What needs to be done: Restate, word for word, every line of the data.

Top of The input

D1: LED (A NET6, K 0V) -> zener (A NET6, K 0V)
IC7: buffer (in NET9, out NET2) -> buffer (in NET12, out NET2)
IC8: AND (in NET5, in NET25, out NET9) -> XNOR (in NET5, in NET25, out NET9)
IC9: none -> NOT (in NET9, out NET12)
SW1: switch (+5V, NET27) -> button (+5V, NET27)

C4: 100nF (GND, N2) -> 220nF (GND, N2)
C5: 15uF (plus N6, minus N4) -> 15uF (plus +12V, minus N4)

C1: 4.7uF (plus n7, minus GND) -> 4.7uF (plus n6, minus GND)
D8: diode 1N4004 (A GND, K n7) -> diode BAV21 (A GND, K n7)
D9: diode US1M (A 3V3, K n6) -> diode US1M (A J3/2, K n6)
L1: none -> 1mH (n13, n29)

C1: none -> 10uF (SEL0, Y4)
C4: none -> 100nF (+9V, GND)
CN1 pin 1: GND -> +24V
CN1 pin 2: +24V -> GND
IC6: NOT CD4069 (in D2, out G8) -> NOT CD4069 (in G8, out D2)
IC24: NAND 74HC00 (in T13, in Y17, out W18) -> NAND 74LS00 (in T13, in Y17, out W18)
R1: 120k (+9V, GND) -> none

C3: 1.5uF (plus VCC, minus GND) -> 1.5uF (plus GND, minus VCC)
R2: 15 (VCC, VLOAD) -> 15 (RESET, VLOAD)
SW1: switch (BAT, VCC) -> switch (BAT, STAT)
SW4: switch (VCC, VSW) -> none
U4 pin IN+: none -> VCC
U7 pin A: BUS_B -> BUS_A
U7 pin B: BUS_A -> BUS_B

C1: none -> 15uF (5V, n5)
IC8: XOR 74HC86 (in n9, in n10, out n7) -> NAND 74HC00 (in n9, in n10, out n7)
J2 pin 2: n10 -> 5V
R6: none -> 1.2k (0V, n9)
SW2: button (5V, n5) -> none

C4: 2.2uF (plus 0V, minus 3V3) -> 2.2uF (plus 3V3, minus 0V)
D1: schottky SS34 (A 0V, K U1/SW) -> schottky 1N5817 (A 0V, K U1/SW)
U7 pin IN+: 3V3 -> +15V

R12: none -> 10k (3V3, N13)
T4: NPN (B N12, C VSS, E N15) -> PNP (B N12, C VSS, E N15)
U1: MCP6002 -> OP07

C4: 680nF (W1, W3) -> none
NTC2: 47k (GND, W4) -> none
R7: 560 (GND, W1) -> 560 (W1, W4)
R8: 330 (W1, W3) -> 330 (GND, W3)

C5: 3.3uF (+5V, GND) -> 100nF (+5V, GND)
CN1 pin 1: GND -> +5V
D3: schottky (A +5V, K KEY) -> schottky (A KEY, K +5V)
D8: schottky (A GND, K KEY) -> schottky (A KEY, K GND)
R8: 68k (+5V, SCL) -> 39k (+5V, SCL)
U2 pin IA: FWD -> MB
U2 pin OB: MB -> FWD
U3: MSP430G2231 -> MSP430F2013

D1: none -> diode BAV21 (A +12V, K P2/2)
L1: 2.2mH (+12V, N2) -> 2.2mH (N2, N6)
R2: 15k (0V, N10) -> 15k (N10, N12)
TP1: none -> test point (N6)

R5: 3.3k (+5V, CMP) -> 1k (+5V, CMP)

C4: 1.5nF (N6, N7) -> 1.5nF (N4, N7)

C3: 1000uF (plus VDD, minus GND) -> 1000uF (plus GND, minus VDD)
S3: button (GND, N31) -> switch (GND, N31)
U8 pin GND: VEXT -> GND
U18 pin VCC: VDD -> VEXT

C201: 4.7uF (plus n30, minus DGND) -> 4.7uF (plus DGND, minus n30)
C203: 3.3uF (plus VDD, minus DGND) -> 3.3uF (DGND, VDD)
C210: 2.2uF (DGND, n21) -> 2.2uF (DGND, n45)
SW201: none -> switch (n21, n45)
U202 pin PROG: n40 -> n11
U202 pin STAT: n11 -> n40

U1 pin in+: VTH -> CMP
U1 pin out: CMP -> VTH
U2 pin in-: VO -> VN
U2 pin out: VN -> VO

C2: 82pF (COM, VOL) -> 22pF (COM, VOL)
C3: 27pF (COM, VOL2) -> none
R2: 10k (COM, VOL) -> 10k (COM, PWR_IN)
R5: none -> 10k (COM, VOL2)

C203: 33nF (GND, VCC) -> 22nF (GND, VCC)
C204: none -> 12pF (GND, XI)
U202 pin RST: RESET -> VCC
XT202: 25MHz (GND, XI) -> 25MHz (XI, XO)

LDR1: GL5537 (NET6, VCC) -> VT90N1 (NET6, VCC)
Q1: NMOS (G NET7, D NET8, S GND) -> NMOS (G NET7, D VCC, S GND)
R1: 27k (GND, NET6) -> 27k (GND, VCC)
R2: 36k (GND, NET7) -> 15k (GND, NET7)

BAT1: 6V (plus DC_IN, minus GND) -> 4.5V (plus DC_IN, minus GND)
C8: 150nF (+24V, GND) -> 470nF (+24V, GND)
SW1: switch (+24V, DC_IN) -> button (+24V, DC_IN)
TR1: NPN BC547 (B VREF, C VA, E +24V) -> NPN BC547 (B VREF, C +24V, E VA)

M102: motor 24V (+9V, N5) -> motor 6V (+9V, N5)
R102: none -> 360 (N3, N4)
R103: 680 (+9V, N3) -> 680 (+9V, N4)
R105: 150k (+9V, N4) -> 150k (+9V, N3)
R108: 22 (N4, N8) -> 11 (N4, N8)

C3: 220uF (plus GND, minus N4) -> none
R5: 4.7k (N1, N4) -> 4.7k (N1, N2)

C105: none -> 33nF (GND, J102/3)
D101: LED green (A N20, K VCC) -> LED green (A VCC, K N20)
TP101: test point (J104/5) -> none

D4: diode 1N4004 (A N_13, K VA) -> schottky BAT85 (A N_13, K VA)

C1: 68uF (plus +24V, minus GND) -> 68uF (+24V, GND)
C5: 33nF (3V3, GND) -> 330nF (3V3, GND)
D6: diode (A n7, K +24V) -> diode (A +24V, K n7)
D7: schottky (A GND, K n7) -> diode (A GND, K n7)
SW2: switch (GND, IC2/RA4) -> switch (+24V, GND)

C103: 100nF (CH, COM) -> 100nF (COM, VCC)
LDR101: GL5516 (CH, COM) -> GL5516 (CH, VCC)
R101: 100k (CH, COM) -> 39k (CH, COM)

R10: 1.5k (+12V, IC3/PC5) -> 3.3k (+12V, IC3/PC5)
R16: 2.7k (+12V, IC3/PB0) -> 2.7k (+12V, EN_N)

Bottom of The input

Written solution:
D1: LED (A NET6, K 0V) -> zener (A NET6, K 0V)
IC7: buffer (in NET9, out NET2) -> buffer (in NET12, out NET2)
IC8: AND (in NET5, in NET25, out NET9) -> XNOR (in NET5, in NET25, out NET9)
IC9: none -> NOT (in NET9, out NET12)
SW1: switch (+5V, NET27) -> button (+5V, NET27)

C4: 100nF (GND, N2) -> 220nF (GND, N2)
C5: 15uF (plus N6, minus N4) -> 15uF (plus +12V, minus N4)

C1: 4.7uF (plus n7, minus GND) -> 4.7uF (plus n6, minus GND)
D8: diode 1N4004 (A GND, K n7) -> diode BAV21 (A GND, K n7)
D9: diode US1M (A 3V3, K n6) -> diode US1M (A J3/2, K n6)
L1: none -> 1mH (n13, n29)

C1: none -> 10uF (SEL0, Y4)
C4: none -> 100nF (+9V, GND)
CN1 pin 1: GND -> +24V
CN1 pin 2: +24V -> GND
IC6: NOT CD4069 (in D2, out G8) -> NOT CD4069 (in G8, out D2)
IC24: NAND 74HC00 (in T13, in Y17, out W18) -> NAND 74LS00 (in T13, in Y17, out W18)
R1: 120k (+9V, GND) -> none

C3: 1.5uF (plus VCC, minus GND) -> 1.5uF (plus GND, minus VCC)
R2: 15 (VCC, VLOAD) -> 15 (RESET, VLOAD)
SW1: switch (BAT, VCC) -> switch (BAT, STAT)
SW4: switch (VCC, VSW) -> none
U4 pin IN+: none -> VCC
U7 pin A: BUS_B -> BUS_A
U7 pin B: BUS_A -> BUS_B

C1: none -> 15uF (5V, n5)
IC8: XOR 74HC86 (in n9, in n10, out n7) -> NAND 74HC00 (in n9, in n10, out n7)
J2 pin 2: n10 -> 5V
R6: none -> 1.2k (0V, n9)
SW2: button (5V, n5) -> none

C4: 2.2uF (plus 0V, minus 3V3) -> 2.2uF (plus 3V3, minus 0V)
D1: schottky SS34 (A 0V, K U1/SW) -> schottky 1N5817 (A 0V, K U1/SW)
U7 pin IN+: 3V3 -> +15V

R12: none -> 10k (3V3, N13)
T4: NPN (B N12, C VSS, E N15) -> PNP (B N12, C VSS, E N15)
U1: MCP6002 -> OP07

C4: 680nF (W1, W3) -> none
NTC2: 47k (GND, W4) -> none
R7: 560 (GND, W1) -> 560 (W1, W4)
R8: 330 (W1, W3) -> 330 (GND, W3)

C5: 3.3uF (+5V, GND) -> 100nF (+5V, GND)
CN1 pin 1: GND -> +5V
D3: schottky (A +5V, K KEY) -> schottky (A KEY, K +5V)
D8: schottky (A GND, K KEY) -> schottky (A KEY, K GND)
R8: 68k (+5V, SCL) -> 39k (+5V, SCL)
U2 pin IA: FWD -> MB
U2 pin OB: MB -> FWD
U3: MSP430G2231 -> MSP430F2013

D1: none -> diode BAV21 (A +12V, K P2/2)
L1: 2.2mH (+12V, N2) -> 2.2mH (N2, N6)
R2: 15k (0V, N10) -> 15k (N10, N12)
TP1: none -> test point (N6)

R5: 3.3k (+5V, CMP) -> 1k (+5V, CMP)

C4: 1.5nF (N6, N7) -> 1.5nF (N4, N7)

C3: 1000uF (plus VDD, minus GND) -> 1000uF (plus GND, minus VDD)
S3: button (GND, N31) -> switch (GND, N31)
U8 pin GND: VEXT -> GND
U18 pin VCC: VDD -> VEXT

C201: 4.7uF (plus n30, minus DGND) -> 4.7uF (plus DGND, minus n30)
C203: 3.3uF (plus VDD, minus DGND) -> 3.3uF (DGND, VDD)
C210: 2.2uF (DGND, n21) -> 2.2uF (DGND, n45)
SW201: none -> switch (n21, n45)
U202 pin PROG: n40 -> n11
U202 pin STAT: n11 -> n40

U1 pin in+: VTH -> CMP
U1 pin out: CMP -> VTH
U2 pin in-: VO -> VN
U2 pin out: VN -> VO

C2: 82pF (COM, VOL) -> 22pF (COM, VOL)
C3: 27pF (COM, VOL2) -> none
R2: 10k (COM, VOL) -> 10k (COM, PWR_IN)
R5: none -> 10k (COM, VOL2)

C203: 33nF (GND, VCC) -> 22nF (GND, VCC)
C204: none -> 12pF (GND, XI)
U202 pin RST: RESET -> VCC
XT202: 25MHz (GND, XI) -> 25MHz (XI, XO)

LDR1: GL5537 (NET6, VCC) -> VT90N1 (NET6, VCC)
Q1: NMOS (G NET7, D NET8, S GND) -> NMOS (G NET7, D VCC, S GND)
R1: 27k (GND, NET6) -> 27k (GND, VCC)
R2: 36k (GND, NET7) -> 15k (GND, NET7)

BAT1: 6V (plus DC_IN, minus GND) -> 4.5V (plus DC_IN, minus GND)
C8: 150nF (+24V, GND) -> 470nF (+24V, GND)
SW1: switch (+24V, DC_IN) -> button (+24V, DC_IN)
TR1: NPN BC547 (B VREF, C VA, E +24V) -> NPN BC547 (B VREF, C +24V, E VA)

M102: motor 24V (+9V, N5) -> motor 6V (+9V, N5)
R102: none -> 360 (N3, N4)
R103: 680 (+9V, N3) -> 680 (+9V, N4)
R105: 150k (+9V, N4) -> 150k (+9V, N3)
R108: 22 (N4, N8) -> 11 (N4, N8)

C3: 220uF (plus GND, minus N4) -> none
R5: 4.7k (N1, N4) -> 4.7k (N1, N2)

C105: none -> 33nF (GND, J102/3)
D101: LED green (A N20, K VCC) -> LED green (A VCC, K N20)
TP101: test point (J104/5) -> none

D4: diode 1N4004 (A N_13, K VA) -> schottky BAT85 (A N_13, K VA)

C1: 68uF (plus +24V, minus GND) -> 68uF (+24V, GND)
C5: 33nF (3V3, GND) -> 330nF (3V3, GND)
D6: diode (A n7, K +24V) -> diode (A +24V, K n7)
D7: schottky (A GND, K n7) -> diode (A GND, K n7)
SW2: switch (GND, IC2/RA4) -> switch (+24V, GND)

C103: 100nF (CH, COM) -> 100nF (COM, VCC)
LDR101: GL5516 (CH, COM) -> GL5516 (CH, VCC)
R101: 100k (CH, COM) -> 39k (CH, COM)

R10: 1.5k (+12V, IC3/PC5) -> 3.3k (+12V, IC3/PC5)
R16: 2.7k (+12V, IC3/PB0) -> 2.7k (+12V, EN_N)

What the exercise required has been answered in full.